* _Excerpted data_
....

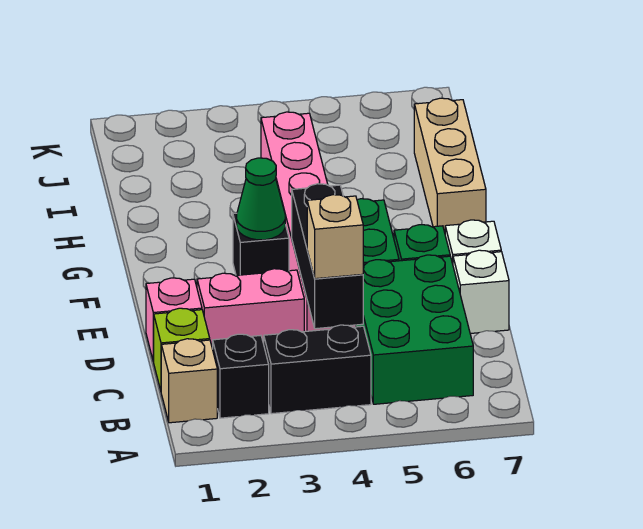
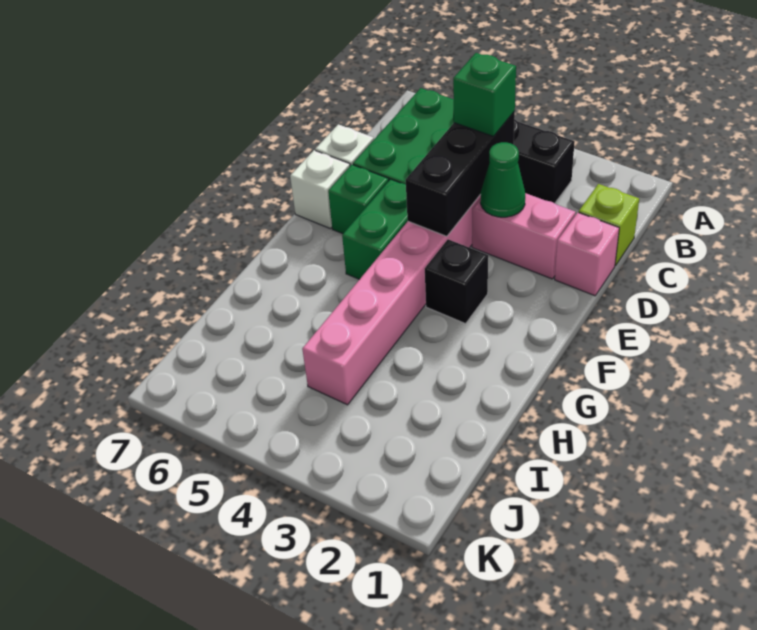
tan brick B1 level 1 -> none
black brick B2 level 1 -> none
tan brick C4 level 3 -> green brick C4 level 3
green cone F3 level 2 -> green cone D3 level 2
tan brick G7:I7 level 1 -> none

....

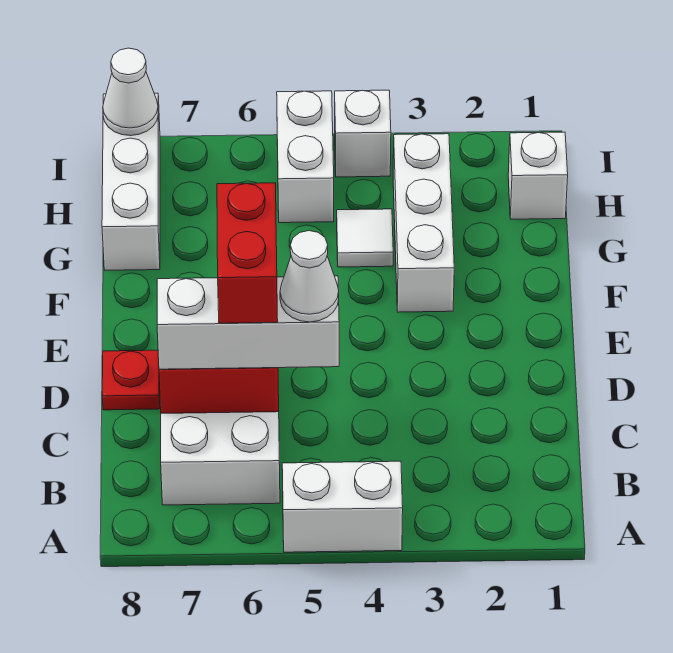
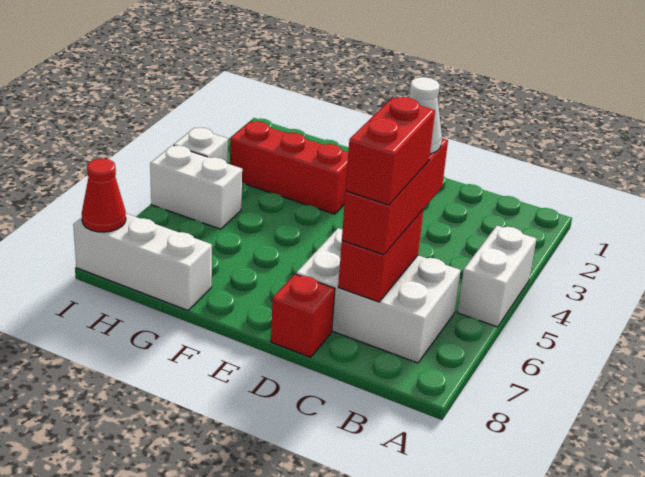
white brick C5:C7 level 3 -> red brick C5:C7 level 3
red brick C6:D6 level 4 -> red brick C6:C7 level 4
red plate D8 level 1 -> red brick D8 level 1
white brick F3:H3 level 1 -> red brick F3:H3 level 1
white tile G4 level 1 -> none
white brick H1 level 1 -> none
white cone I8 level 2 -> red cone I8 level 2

....

* _What is expected_
Go back to the listing above. Copy word for word the lines from the one with "red plate D8 level 1 -> red brick D8 level 1" through the one with "white cone I8 level 2 -> red cone I8 level 2", and nothing more.

* _Response to this task_
red plate D8 level 1 -> red brick D8 level 1
white brick F3:H3 level 1 -> red brick F3:H3 level 1
white tile G4 level 1 -> none
white brick H1 level 1 -> none
white cone I8 level 2 -> red cone I8 level 2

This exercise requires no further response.